[Task objective]
In the material below, how many lines contain "HEAT"? Answer with the number alone.

[Material provided]

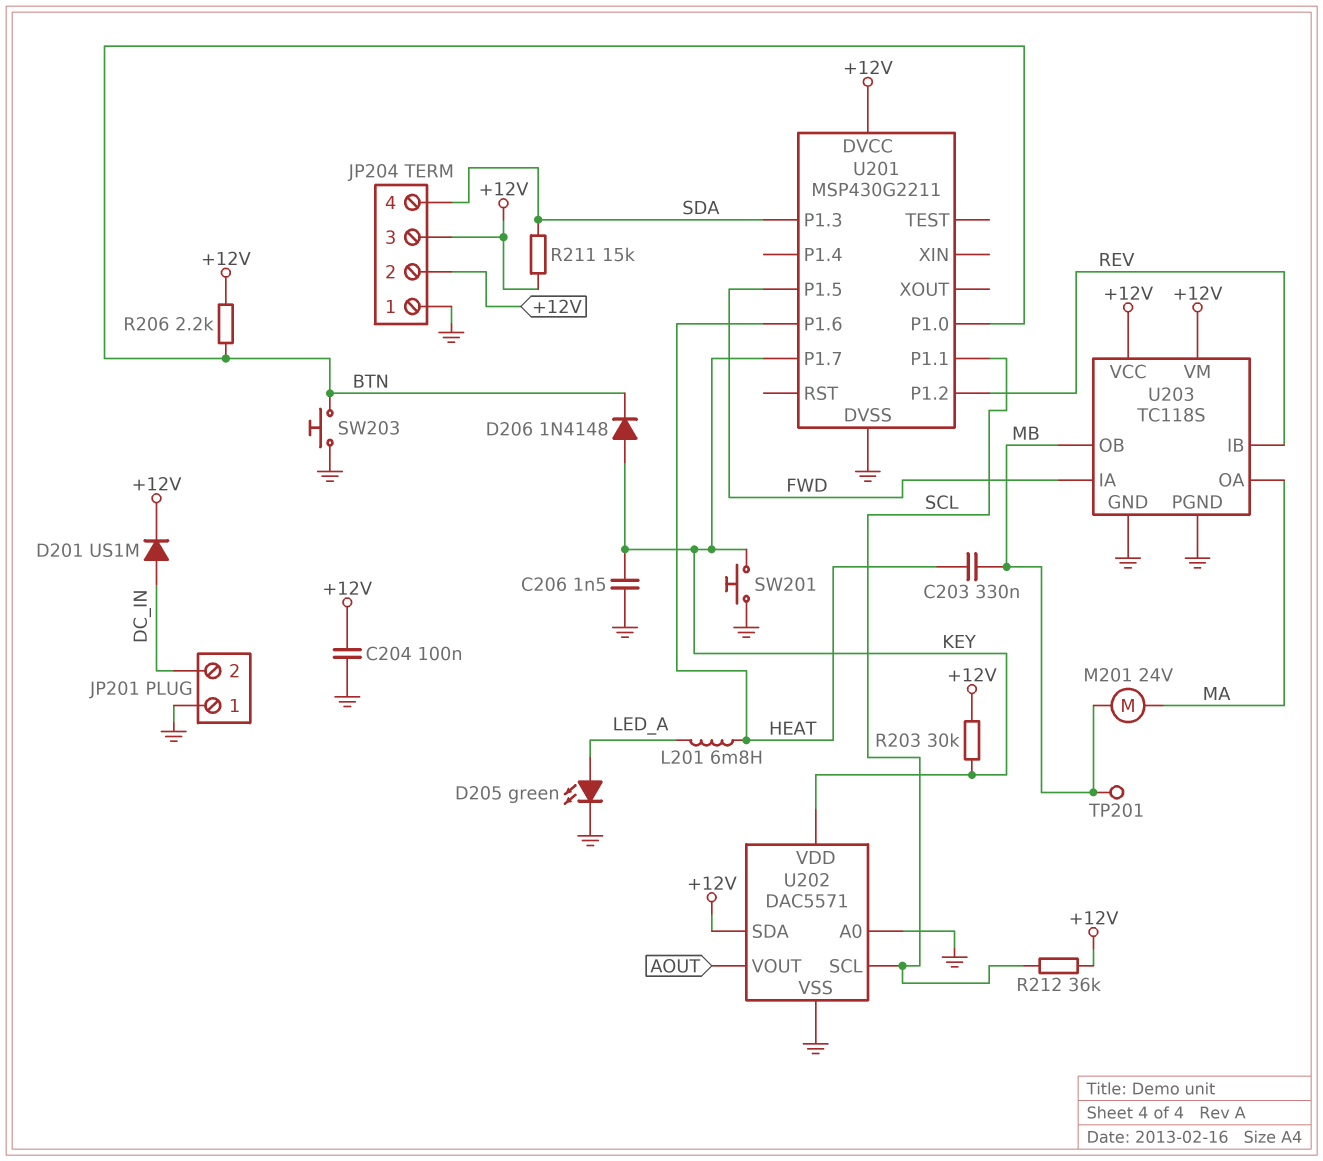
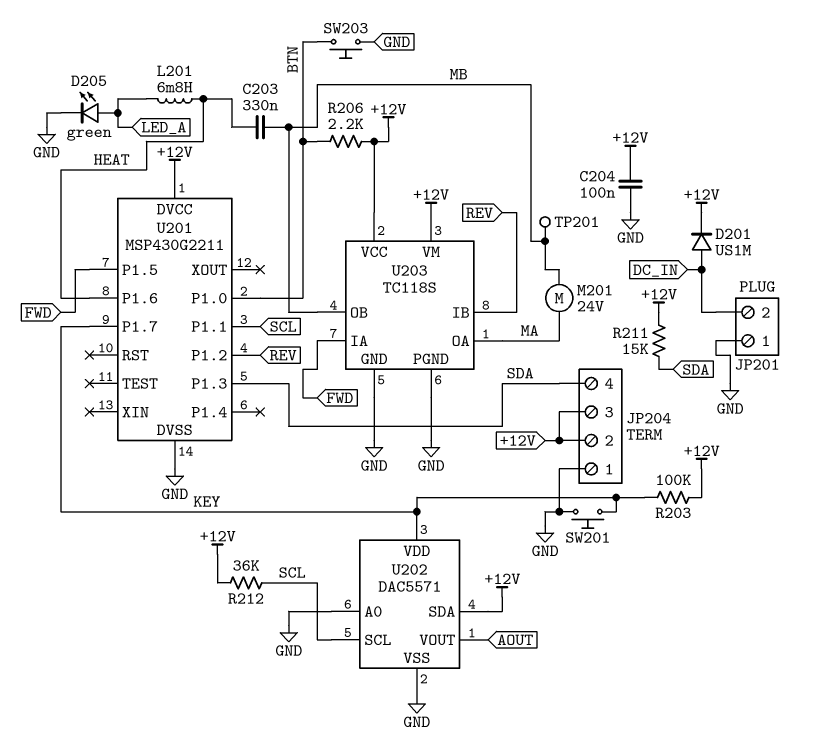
C206: 1.5nF (GND, KEY) -> none
D206: diode 1N4148 (A KEY, K BTN) -> none
R203: 30k (+12V, KEY) -> 100k (+12V, KEY)

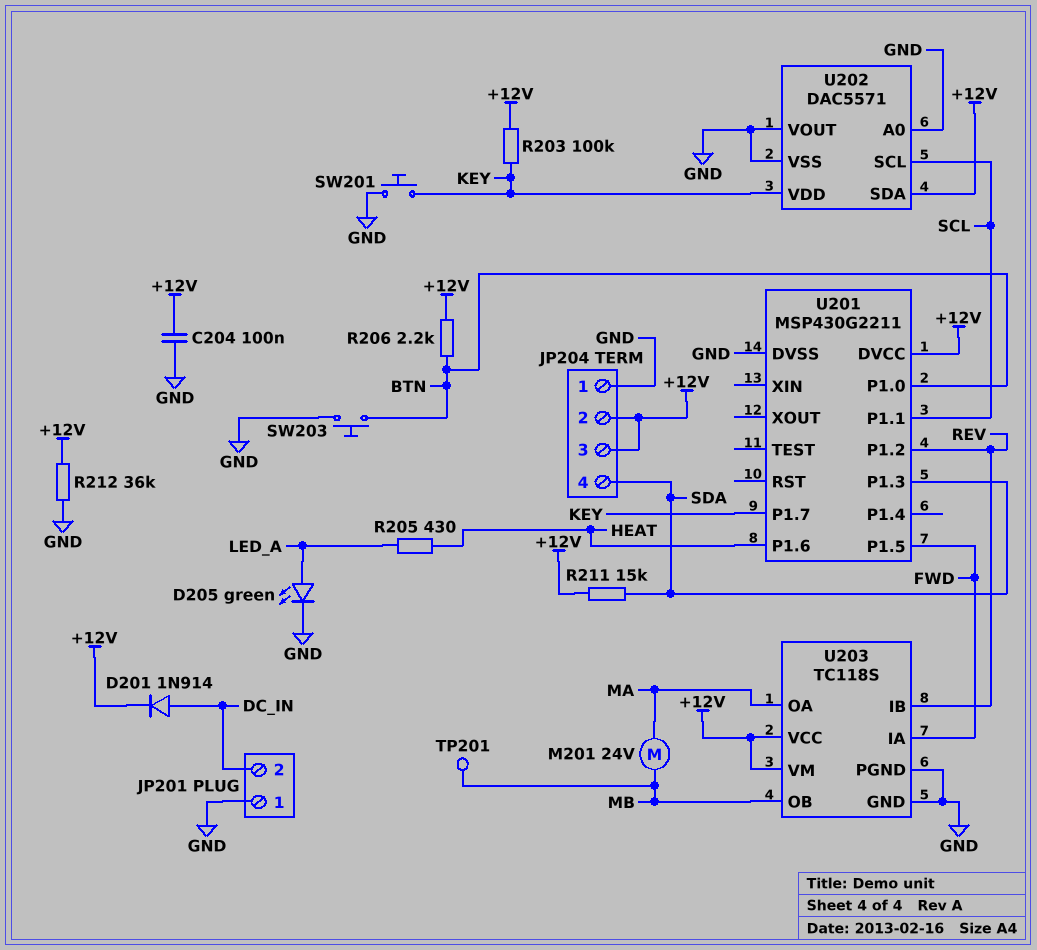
C203: 330nF (HEAT, MB) -> none
D201: diode US1M (A DC_IN, K +12V) -> diode 1N914 (A DC_IN, K +12V)
L201: 6.8mH (HEAT, LED_A) -> none
R205: none -> 430 (HEAT, LED_A)
R212: 36k (+12V, SCL) -> 36k (+12V, GND)
U202 pin VOUT: AOUT -> GND

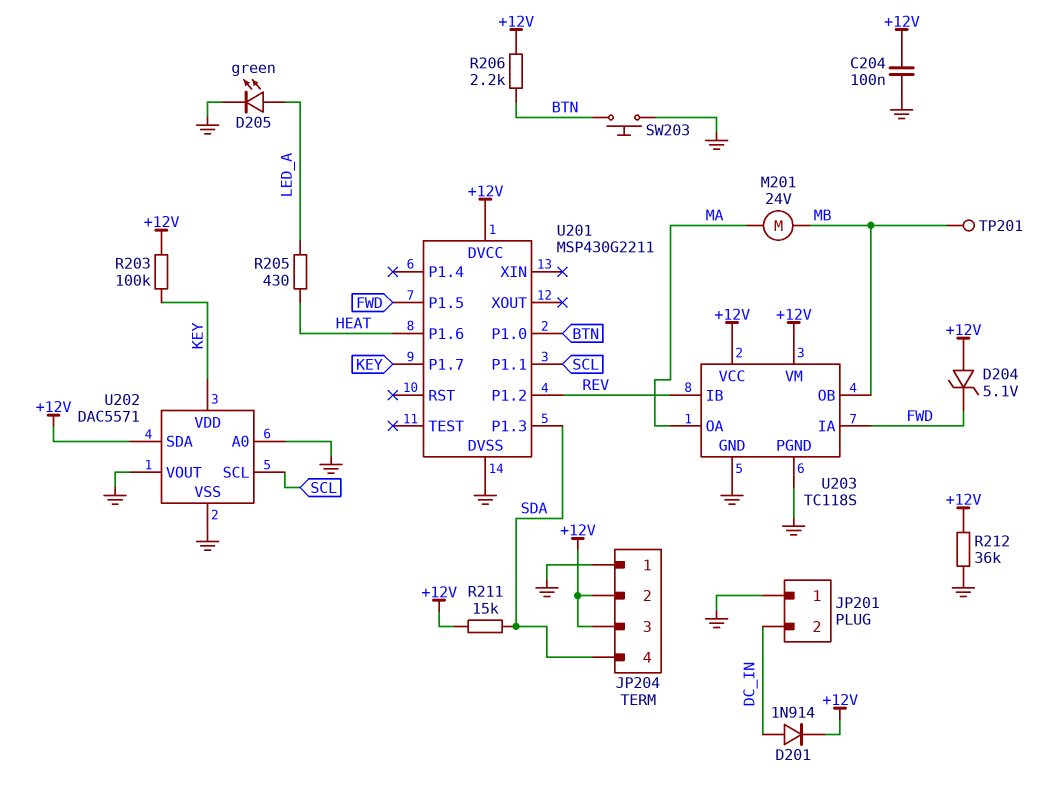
D204: none -> zener 5.1V (A +12V, K FWD)
SW201: button (GND, KEY) -> none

[Output for this exercise]
3